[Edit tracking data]

********

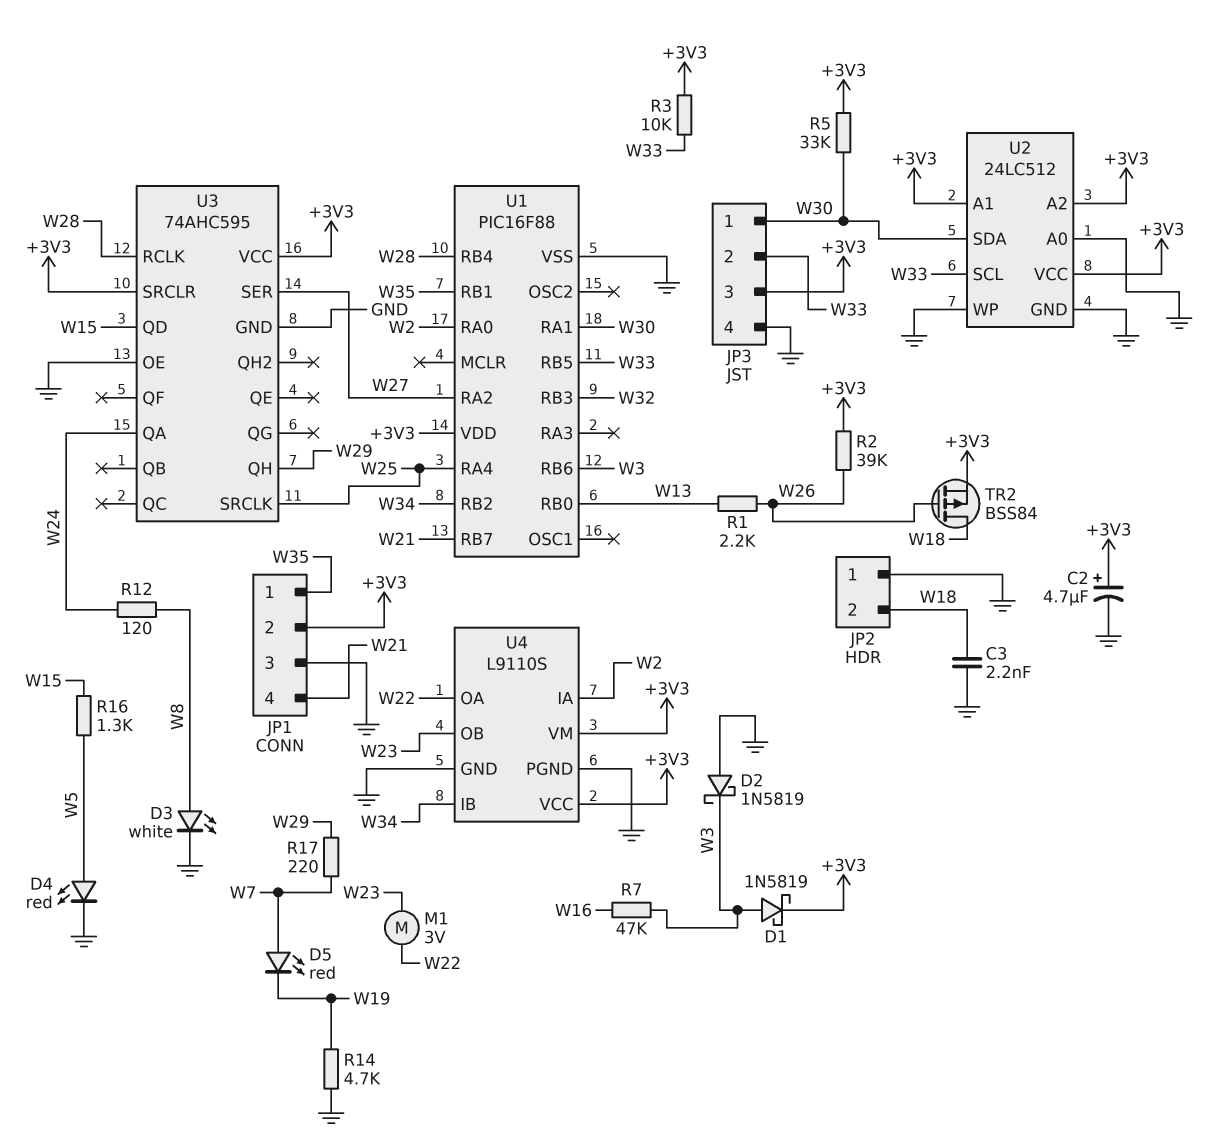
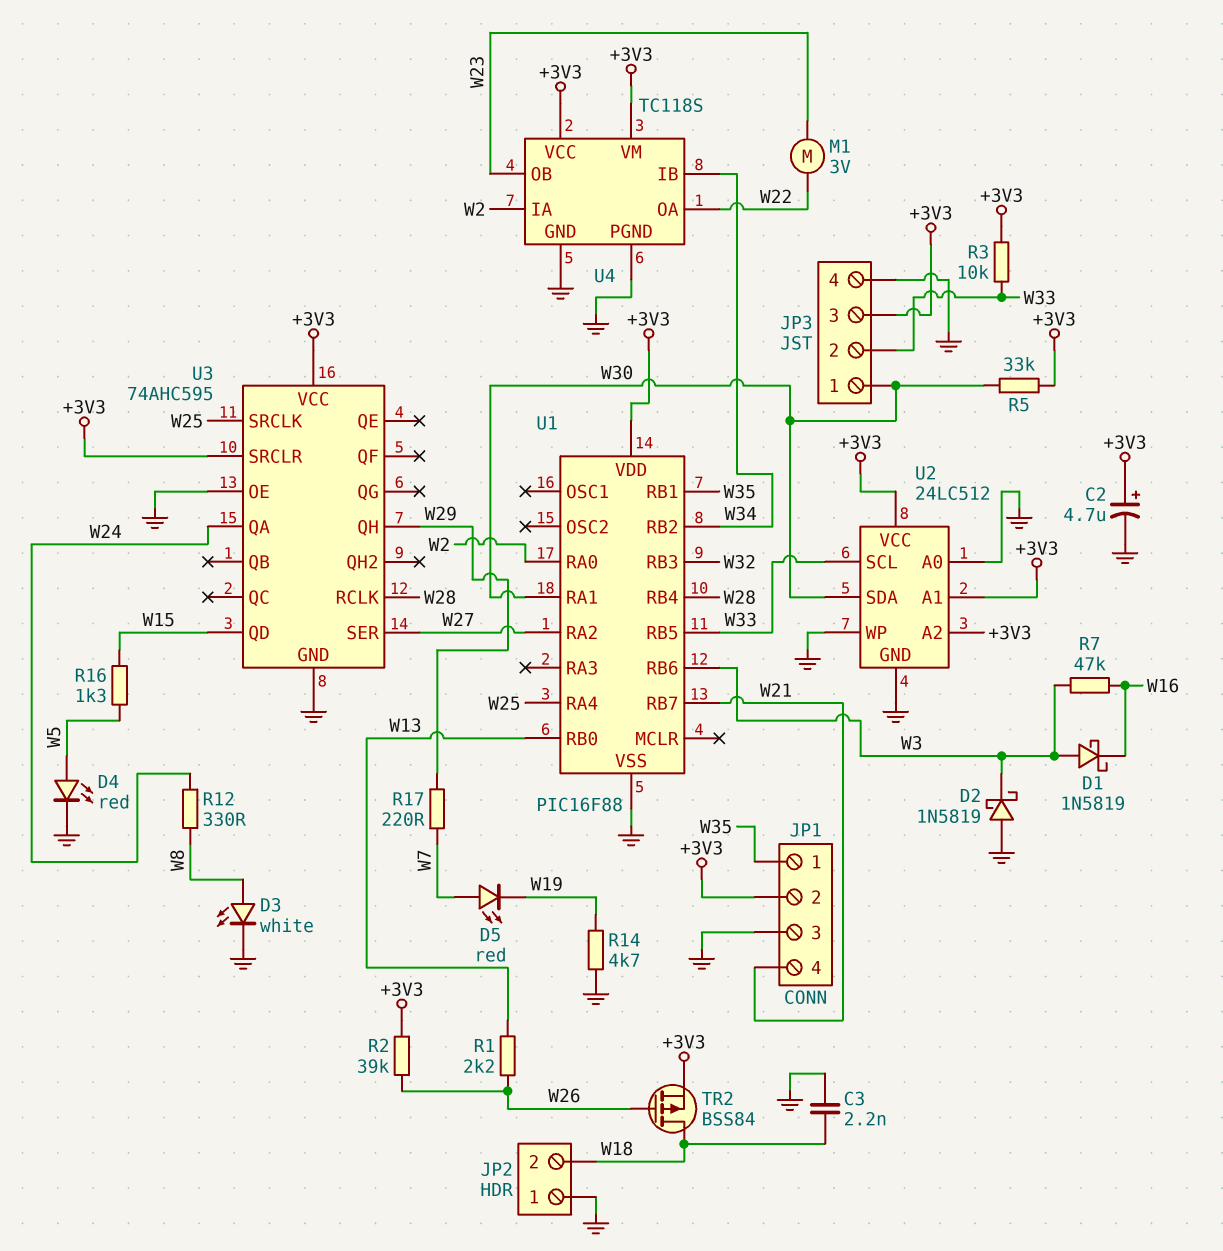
D1: schottky 1N5819 (A W3, K +3V3) -> schottky 1N5819 (A W3, K W16)
R12: 120 (W8, W24) -> 330 (W8, W24)
U4: L9110S -> TC118S

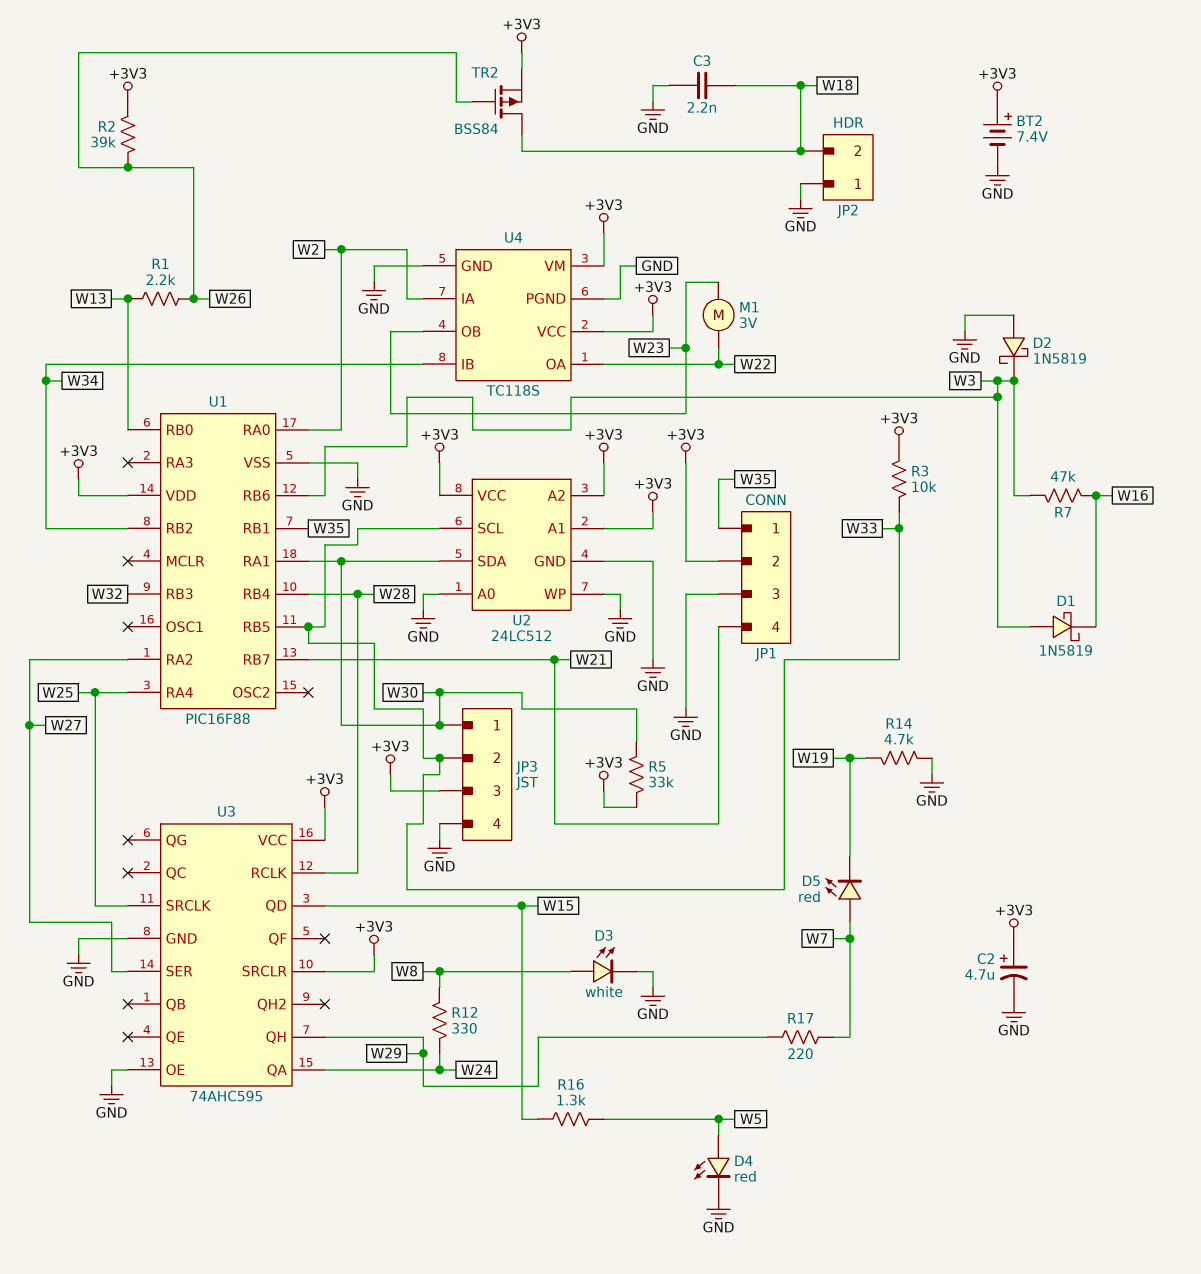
BT2: none -> 7.4V (plus +3V3, minus GND)

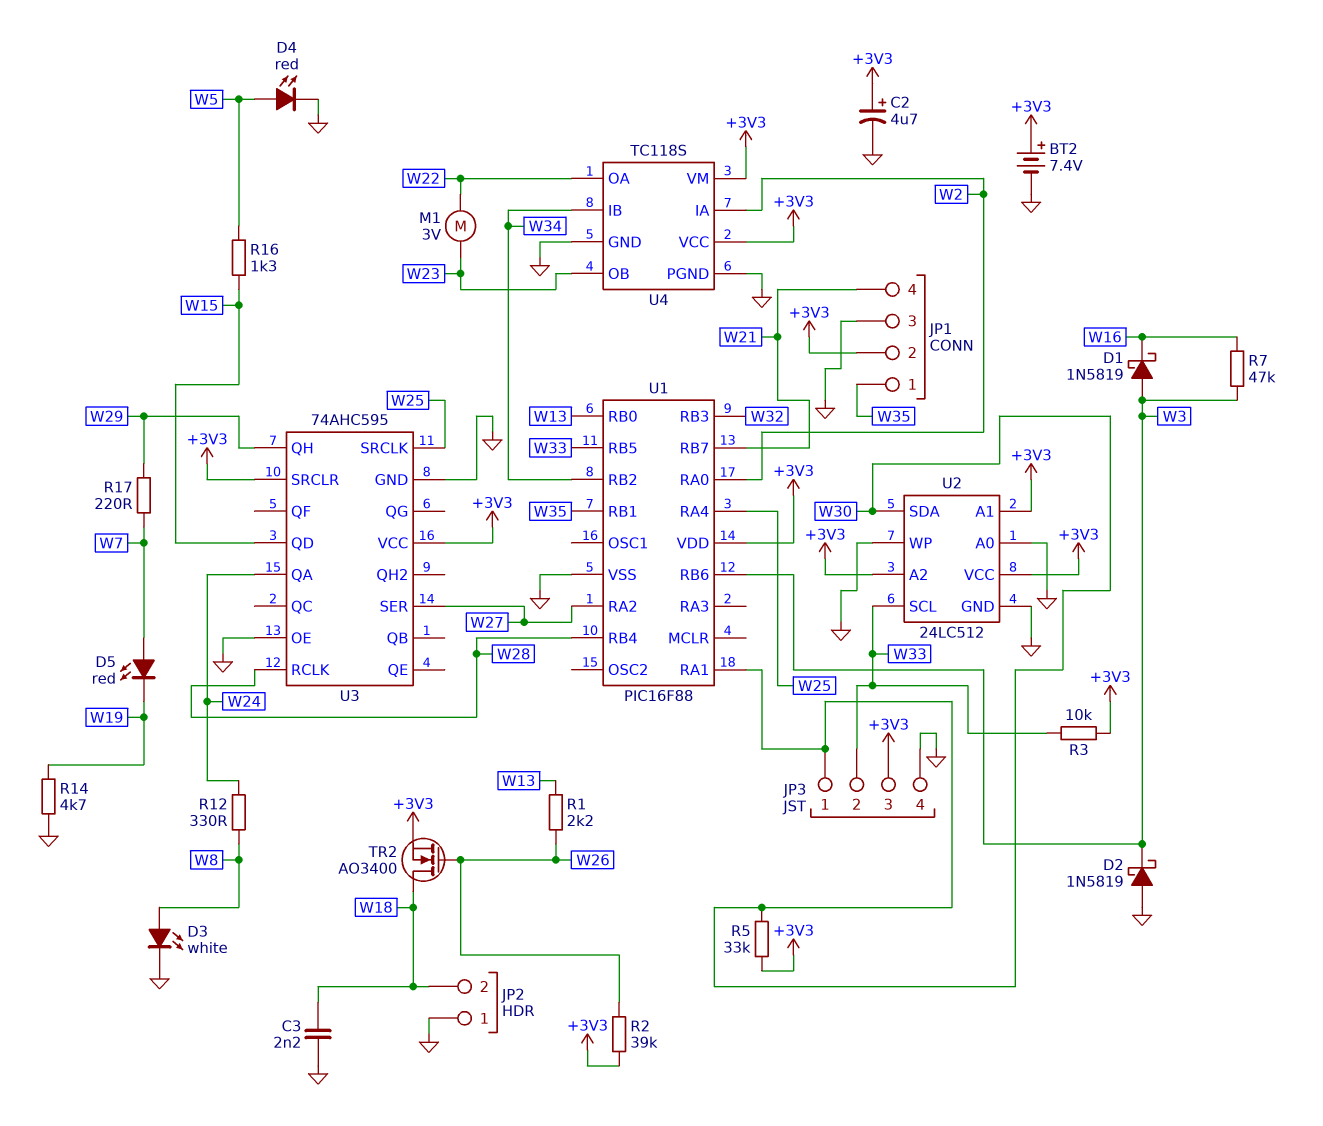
TR2: PMOS BSS84 (G W26, D W18, S +3V3) -> NMOS AO3400 (G W26, D W18, S +3V3)

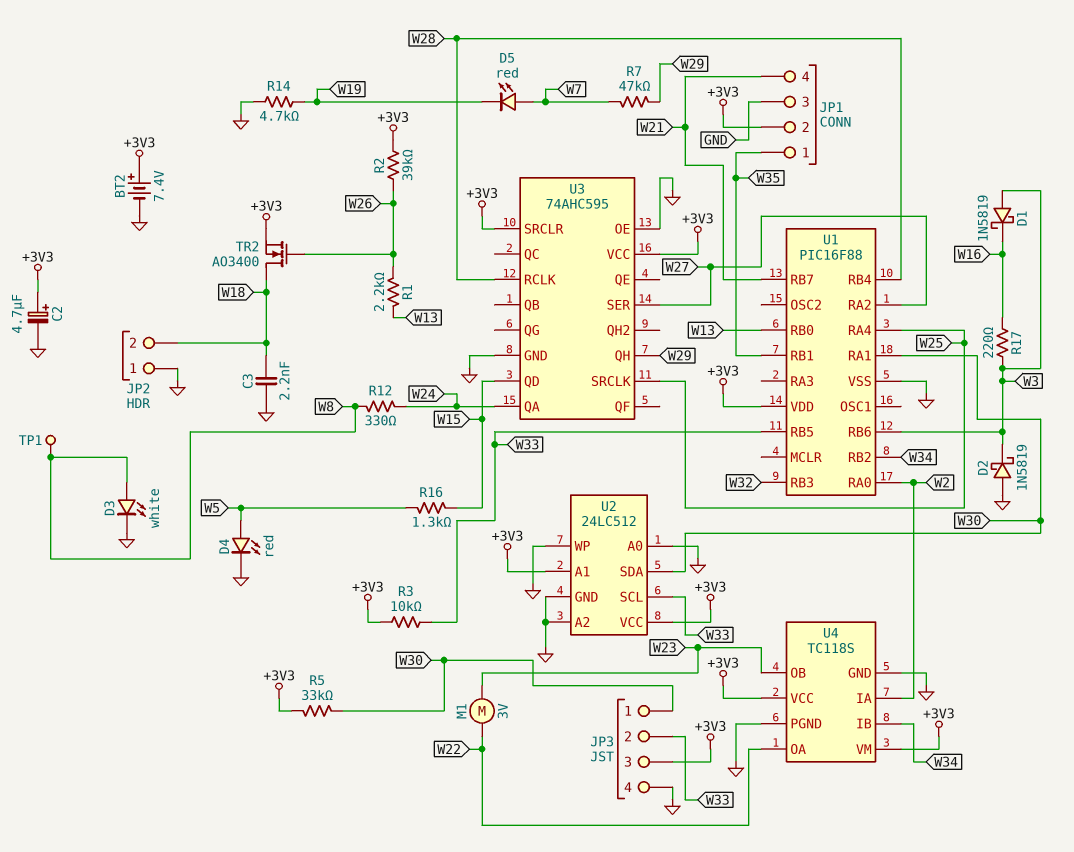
R7: 47k (W3, W16) -> 47k (W7, W29)
R17: 220 (W7, W29) -> 220 (W3, W16)
TP1: none -> test point (W8)
U2 pin A2: +3V3 -> GND

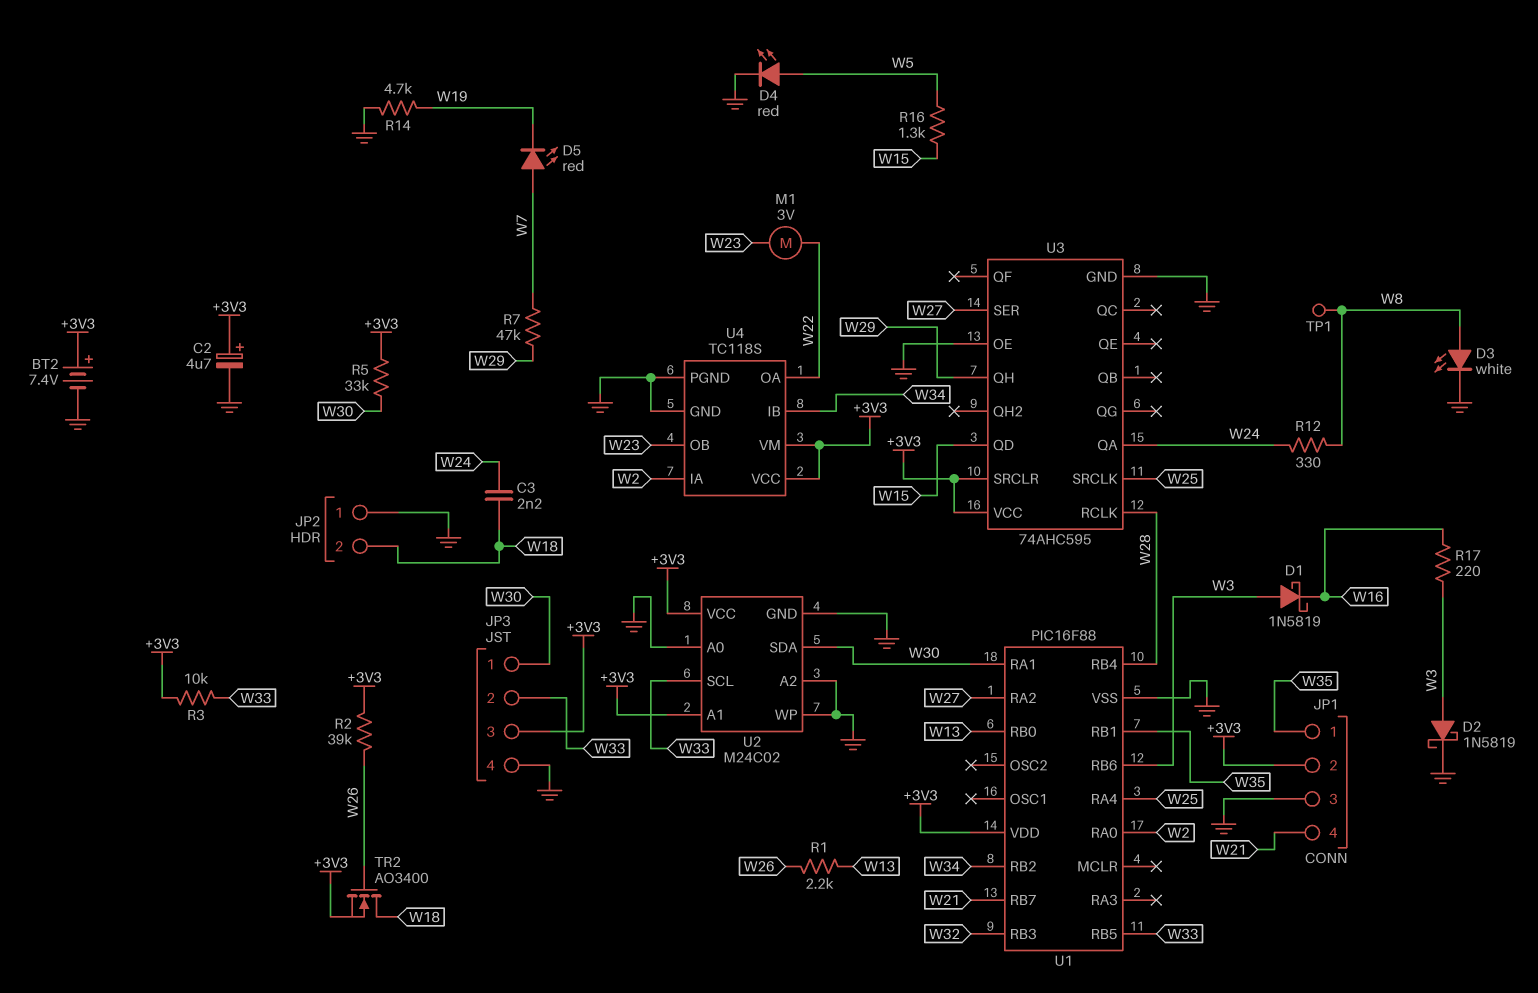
C3: 2.2nF (GND, W18) -> 2.2nF (W18, W24)
D2: schottky 1N5819 (A GND, K W3) -> schottky 1N5819 (A W3, K GND)
U2: 24LC512 -> M24C02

********

Assignment ▸
Copy exactly, with no pictures, the lines from the line containing "U4: L9110S -> TC118S" through the last line of the records above.

Written answer ▸
U4: L9110S -> TC118S

BT2: none -> 7.4V (plus +3V3, minus GND)

TR2: PMOS BSS84 (G W26, D W18, S +3V3) -> NMOS AO3400 (G W26, D W18, S +3V3)

R7: 47k (W3, W16) -> 47k (W7, W29)
R17: 220 (W7, W29) -> 220 (W3, W16)
TP1: none -> test point (W8)
U2 pin A2: +3V3 -> GND

C3: 2.2nF (GND, W18) -> 2.2nF (W18, W24)
D2: schottky 1N5819 (A GND, K W3) -> schottky 1N5819 (A W3, K GND)
U2: 24LC512 -> M24C02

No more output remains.